> EXERCISE AIM: Write out the records that follow exactly. Do not include pictures.

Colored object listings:

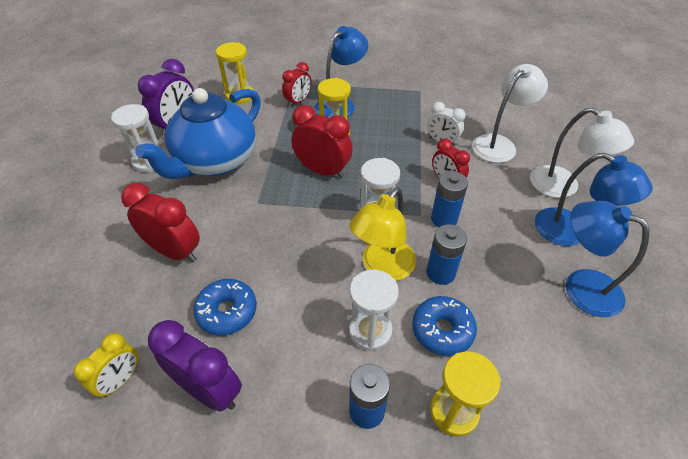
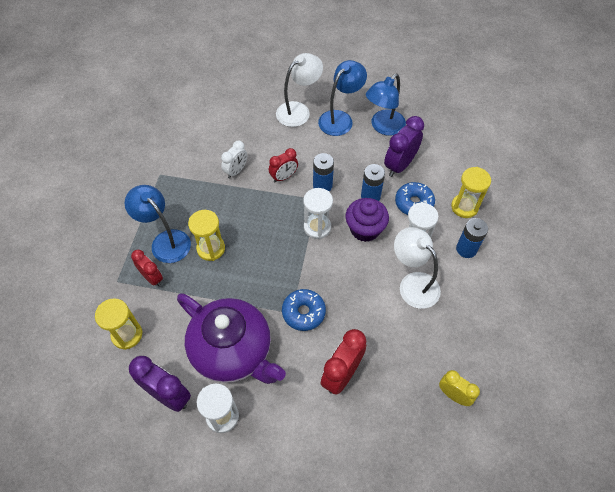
camera: 85 degrees left, 10 degrees up
(209, 390) = (458, 336): purple clock -> purple clock (399, 165)
(215, 162) = (233, 351): blue teapot -> purple teapot
(227, 311) = (399, 329): blue donut -> blue donut (303, 312)
(323, 171) = (259, 261): red clock -> none
(382, 268) = (365, 229): yellow lamp -> purple cupcake
(499, 144) = (246, 135): white lamp -> white lamp (413, 283)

> ANSWER SECTION:
camera: 85 degrees left, 10 degrees up
(209, 390) = (458, 336): purple clock -> purple clock (399, 165)
(215, 162) = (233, 351): blue teapot -> purple teapot
(227, 311) = (399, 329): blue donut -> blue donut (303, 312)
(323, 171) = (259, 261): red clock -> none
(382, 268) = (365, 229): yellow lamp -> purple cupcake
(499, 144) = (246, 135): white lamp -> white lamp (413, 283)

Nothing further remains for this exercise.